> Prompt
Word for word, transcribe every line from the one holding "IC3: TC118S -> L9110S" through the end of the records, but not the pictures.

BEGIN Data excerpts

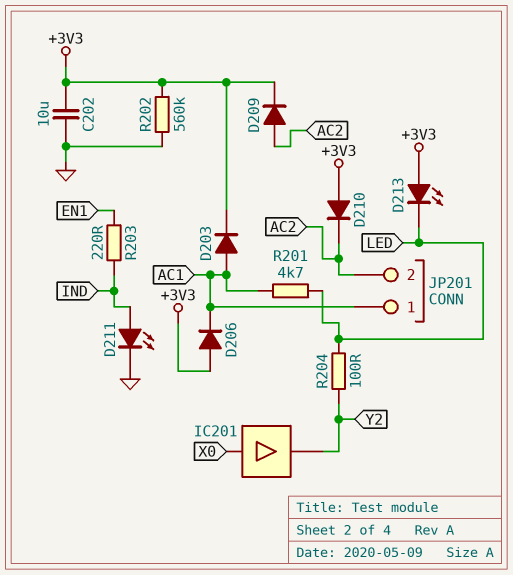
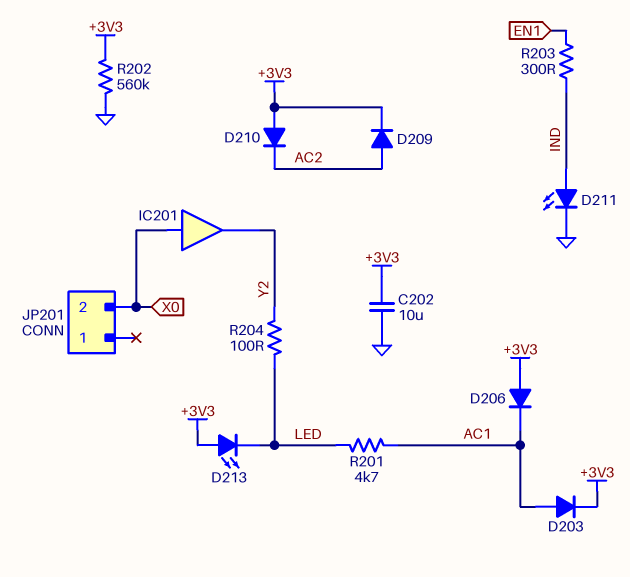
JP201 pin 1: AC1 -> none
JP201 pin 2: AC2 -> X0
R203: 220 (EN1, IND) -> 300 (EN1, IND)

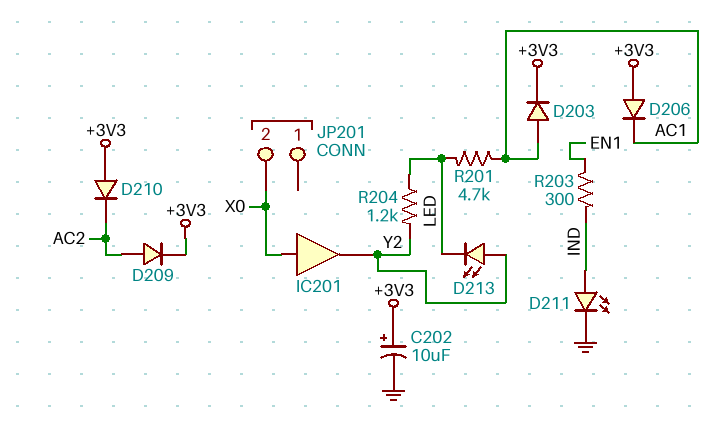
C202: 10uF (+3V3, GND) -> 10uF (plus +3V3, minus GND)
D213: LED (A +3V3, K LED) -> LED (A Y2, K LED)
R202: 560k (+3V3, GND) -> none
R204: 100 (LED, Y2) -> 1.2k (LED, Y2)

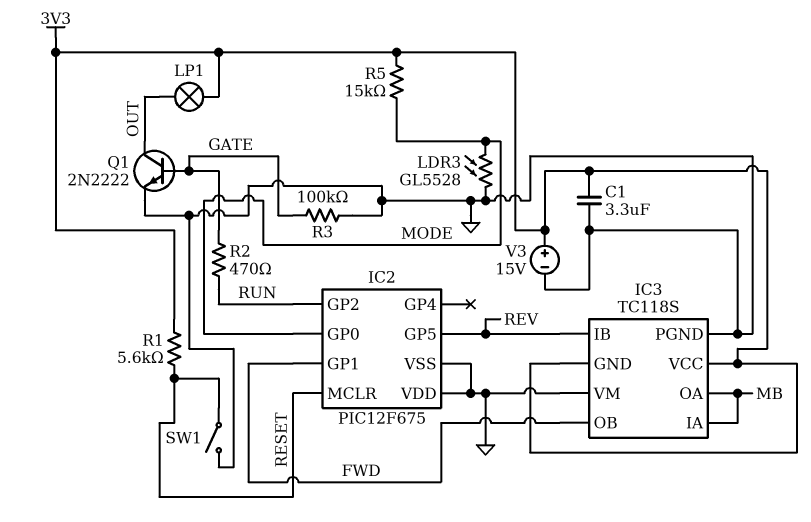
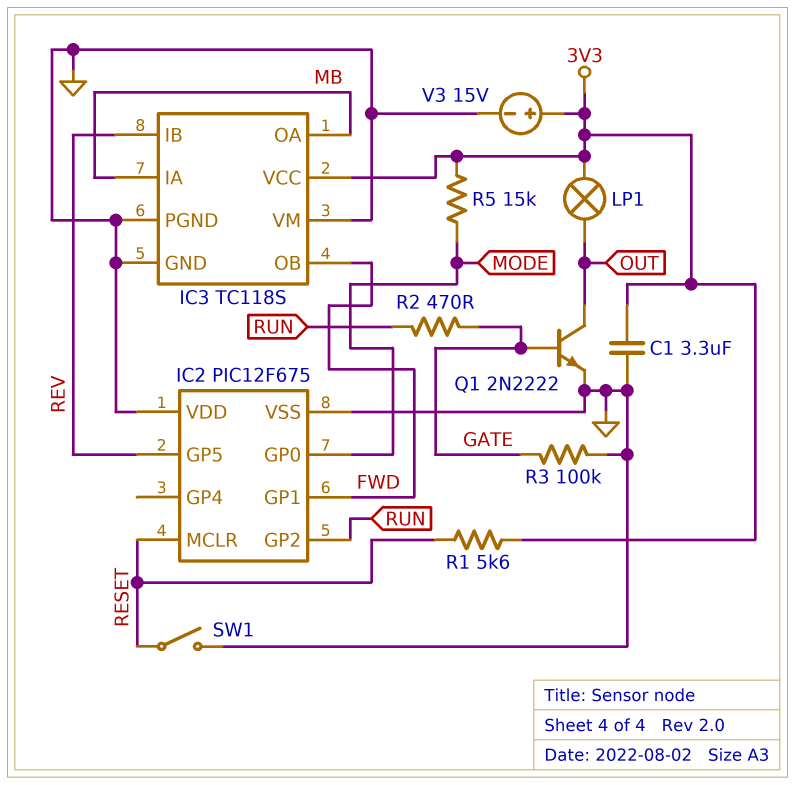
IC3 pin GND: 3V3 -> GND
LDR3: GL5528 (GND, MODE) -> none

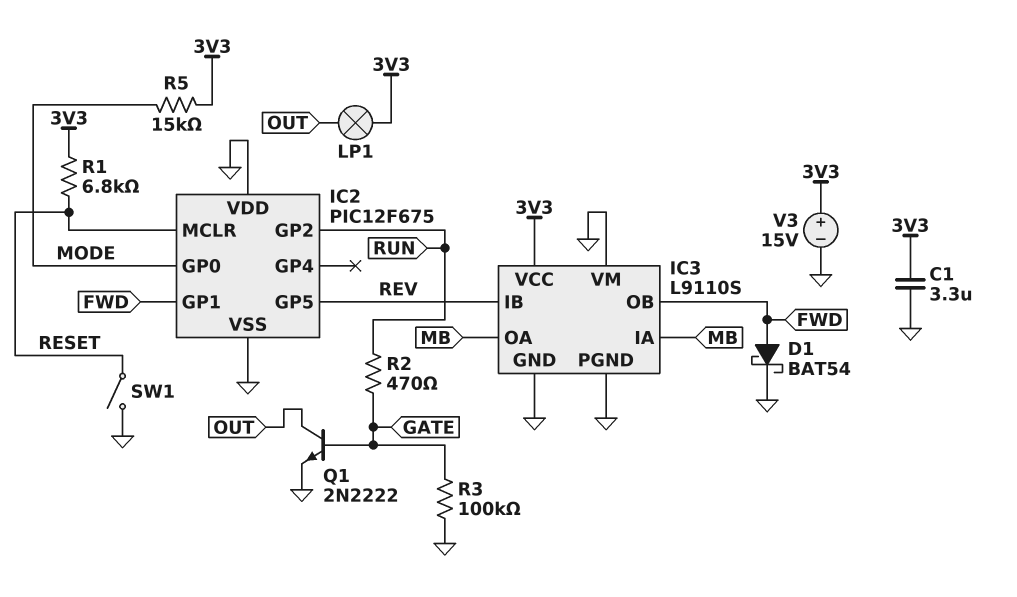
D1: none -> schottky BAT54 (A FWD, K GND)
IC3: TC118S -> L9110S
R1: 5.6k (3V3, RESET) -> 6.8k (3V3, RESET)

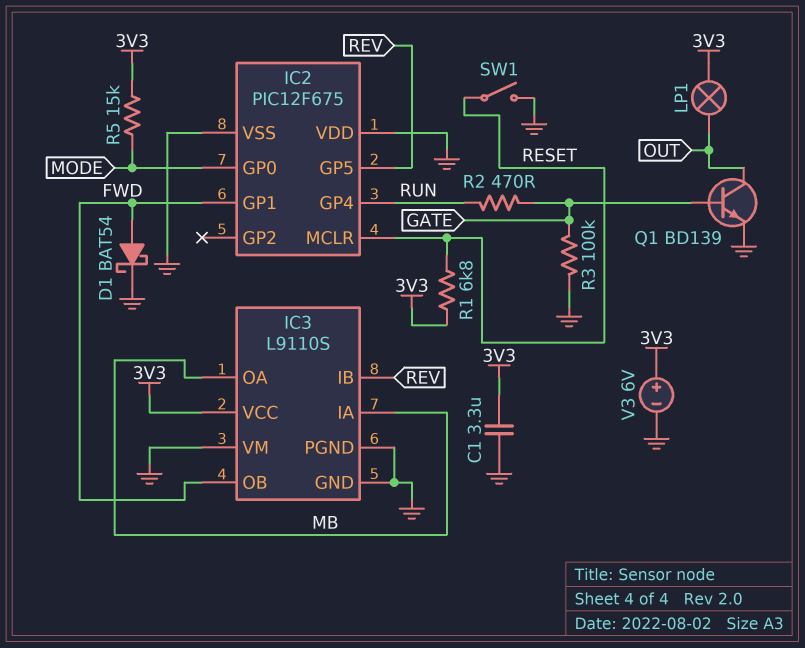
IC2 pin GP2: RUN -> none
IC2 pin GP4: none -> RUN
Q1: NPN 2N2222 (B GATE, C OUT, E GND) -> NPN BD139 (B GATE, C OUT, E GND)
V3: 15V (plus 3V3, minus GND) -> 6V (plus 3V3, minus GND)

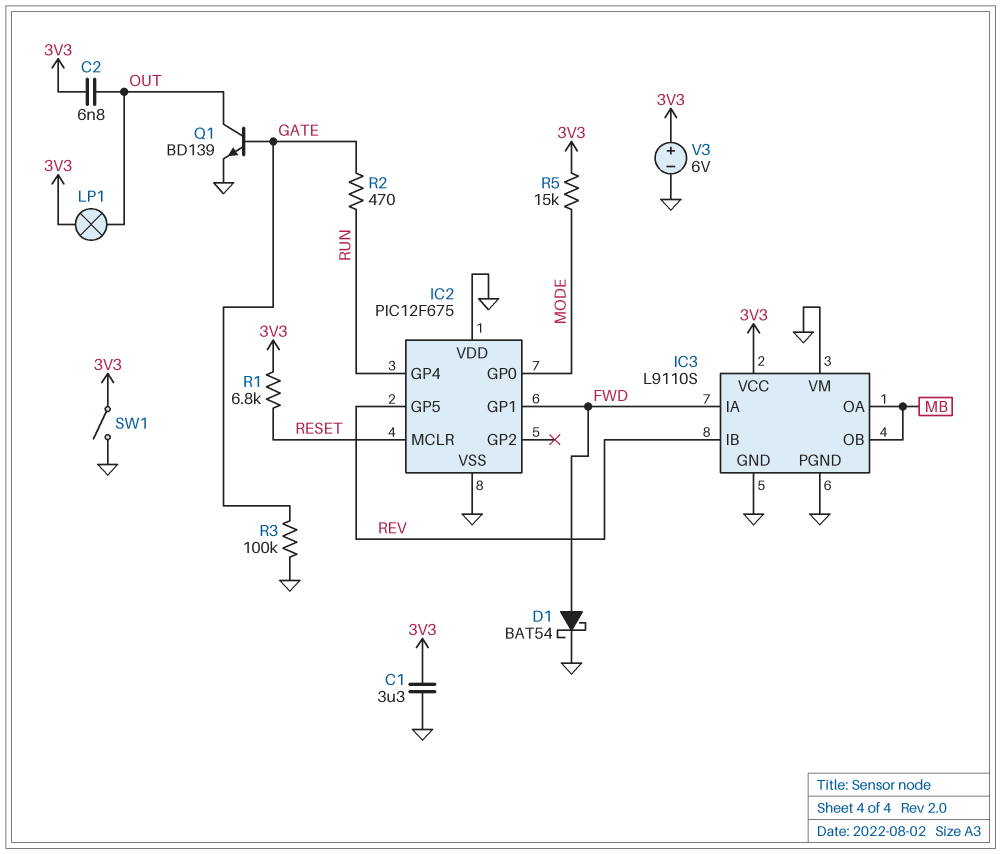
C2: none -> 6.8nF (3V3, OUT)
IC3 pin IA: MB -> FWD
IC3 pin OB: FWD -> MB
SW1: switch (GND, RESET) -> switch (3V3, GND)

END Data excerpts

> Answer area
IC3: TC118S -> L9110S
R1: 5.6k (3V3, RESET) -> 6.8k (3V3, RESET)

IC2 pin GP2: RUN -> none
IC2 pin GP4: none -> RUN
Q1: NPN 2N2222 (B GATE, C OUT, E GND) -> NPN BD139 (B GATE, C OUT, E GND)
V3: 15V (plus 3V3, minus GND) -> 6V (plus 3V3, minus GND)

C2: none -> 6.8nF (3V3, OUT)
IC3 pin IA: MB -> FWD
IC3 pin OB: FWD -> MB
SW1: switch (GND, RESET) -> switch (3V3, GND)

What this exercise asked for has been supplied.